→ Information provided
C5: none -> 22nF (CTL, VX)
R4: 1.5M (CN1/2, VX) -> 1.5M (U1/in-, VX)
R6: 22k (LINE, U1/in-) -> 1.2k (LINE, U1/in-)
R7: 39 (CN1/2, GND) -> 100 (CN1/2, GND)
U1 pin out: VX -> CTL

→ What to produce
Print each line, starting with the one that contains "R6: 22k (LINE, U1/in-) -> 1.2k (LINE, U1/in-)" and ending with the last line of the data, exactly as it stands and with no other lines.

→ Response to this exercise
R6: 22k (LINE, U1/in-) -> 1.2k (LINE, U1/in-)
R7: 39 (CN1/2, GND) -> 100 (CN1/2, GND)
U1 pin out: VX -> CTL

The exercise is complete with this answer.